### Data excerpt:
§

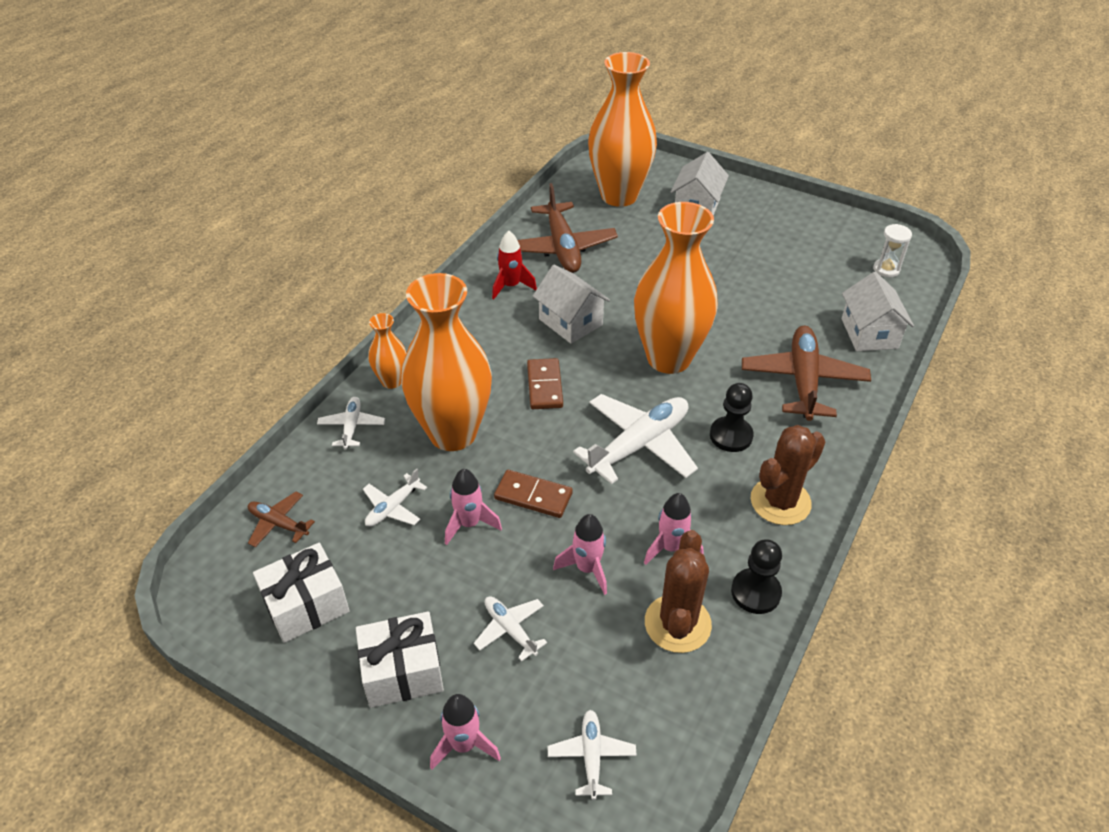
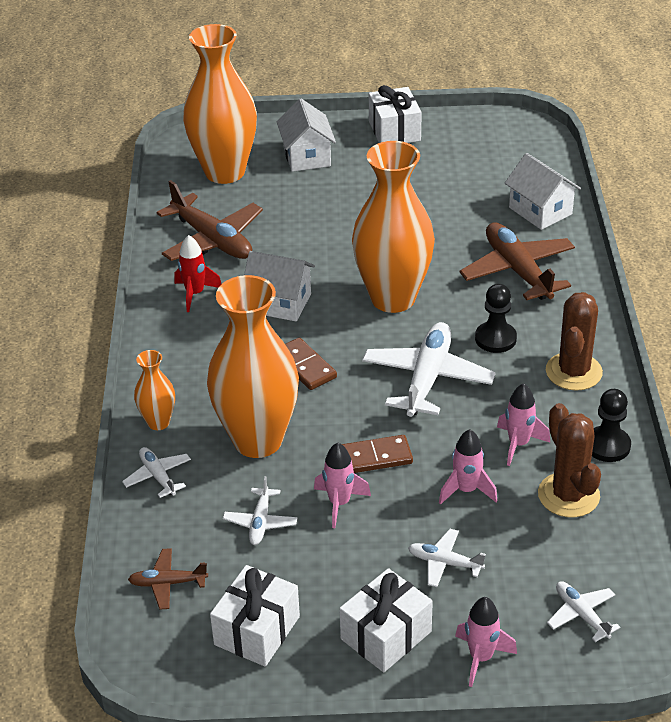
camera: 30 degrees left, 5 degrees down
(790, 212) = (394, 131): none -> white gift
(886, 269) = (513, 151): white hourglass -> none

§

### What to produce:
Exact transcription of the full listing above is required; images do not belong in it.

### Solved exercise:
camera: 30 degrees left, 5 degrees down
(790, 212) = (394, 131): none -> white gift
(886, 269) = (513, 151): white hourglass -> none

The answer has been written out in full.